== TASK INPUTS ==
-- Opening Marker --

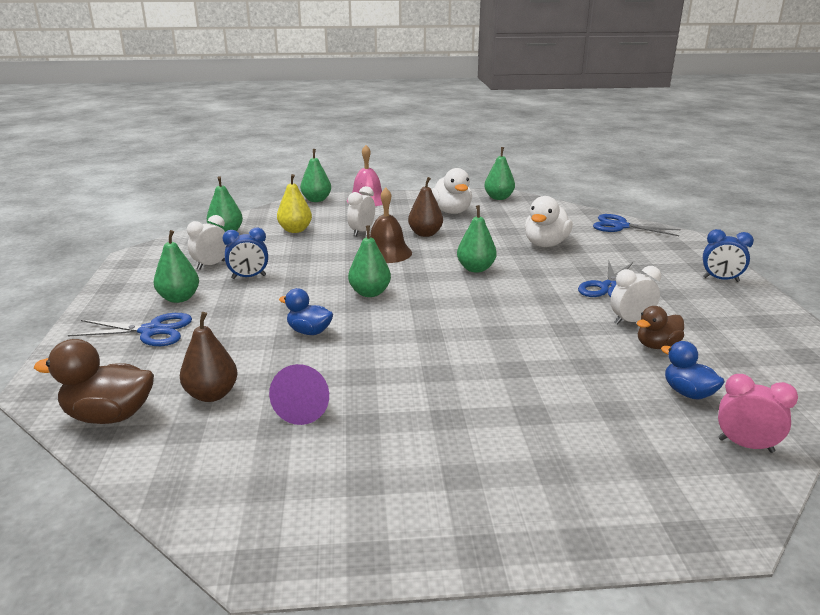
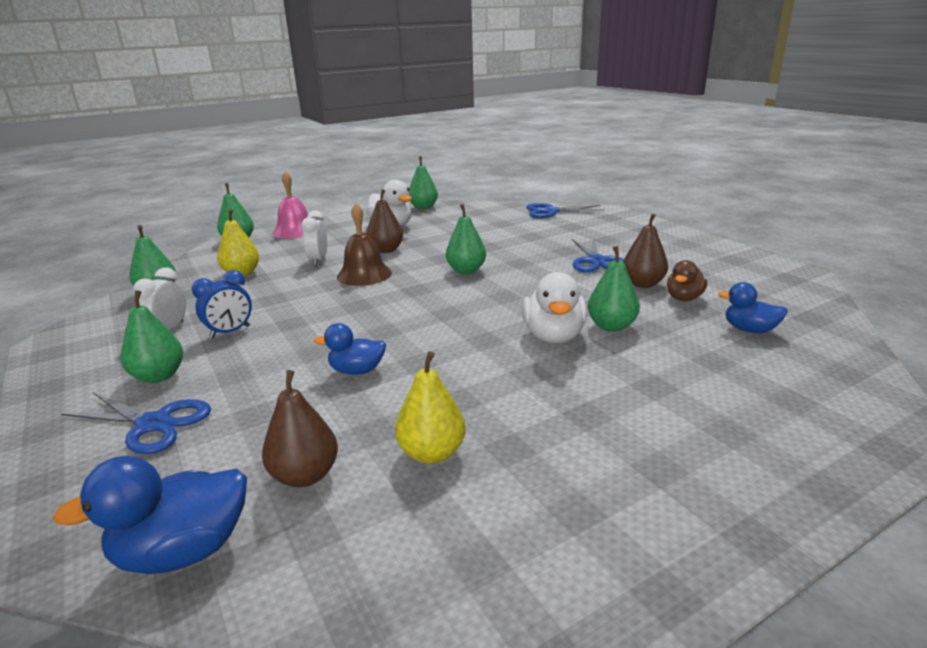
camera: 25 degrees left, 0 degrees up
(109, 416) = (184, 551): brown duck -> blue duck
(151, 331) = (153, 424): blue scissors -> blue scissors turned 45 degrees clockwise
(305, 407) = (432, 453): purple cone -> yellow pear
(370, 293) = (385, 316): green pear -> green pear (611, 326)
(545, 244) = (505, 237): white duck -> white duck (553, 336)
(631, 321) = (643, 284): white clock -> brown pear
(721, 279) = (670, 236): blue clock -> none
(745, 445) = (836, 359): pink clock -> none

-- Closing Marker --
-- Opening Marker --

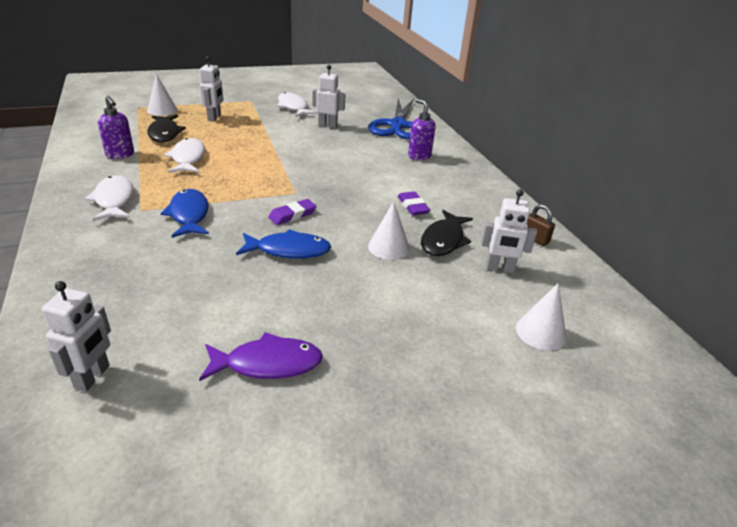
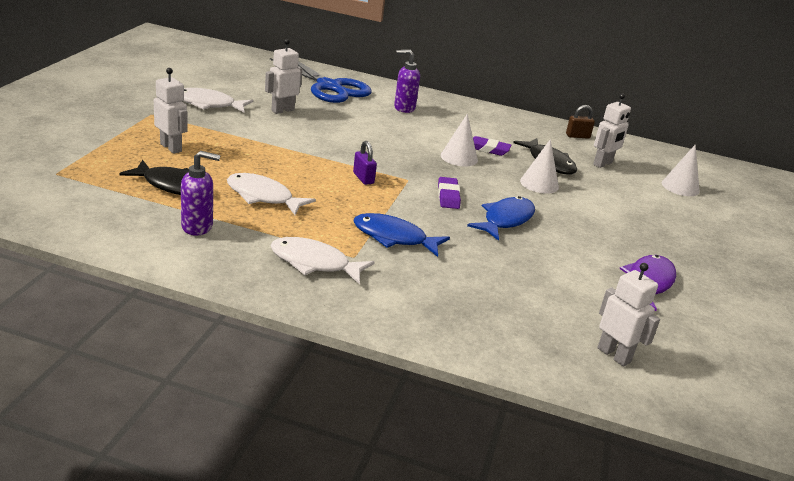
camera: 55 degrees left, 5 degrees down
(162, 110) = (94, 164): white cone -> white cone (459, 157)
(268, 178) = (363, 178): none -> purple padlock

-- Closing Marker --

== WHAT IS BEING ASKED ==
Taking the lines above, repeat exactly those from the line that contains "(151, 331) = (153, 424): blue" through the line that contains "(745, 445) = (836, 359): pink clock -> none", and both of those lines as well. Include nothing else.

== EXERCISE RESPONSE ==
(151, 331) = (153, 424): blue scissors -> blue scissors turned 45 degrees clockwise
(305, 407) = (432, 453): purple cone -> yellow pear
(370, 293) = (385, 316): green pear -> green pear (611, 326)
(545, 244) = (505, 237): white duck -> white duck (553, 336)
(631, 321) = (643, 284): white clock -> brown pear
(721, 279) = (670, 236): blue clock -> none
(745, 445) = (836, 359): pink clock -> none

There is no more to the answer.